=== Collected material ===

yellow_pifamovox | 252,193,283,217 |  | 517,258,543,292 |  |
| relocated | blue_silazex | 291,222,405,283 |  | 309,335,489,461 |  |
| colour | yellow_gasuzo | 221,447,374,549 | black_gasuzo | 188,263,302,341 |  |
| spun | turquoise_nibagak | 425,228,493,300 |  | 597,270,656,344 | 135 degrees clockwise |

===

§ Task statement:
When you reach the end of the data, retype all of it exactly.

§ Answer section:
yellow_pifamovox | 252,193,283,217 |  | 517,258,543,292 |  |
| relocated | blue_silazex | 291,222,405,283 |  | 309,335,489,461 |  |
| colour | yellow_gasuzo | 221,447,374,549 | black_gasuzo | 188,263,302,341 |  |
| spun | turquoise_nibagak | 425,228,493,300 |  | 597,270,656,344 | 135 degrees clockwise |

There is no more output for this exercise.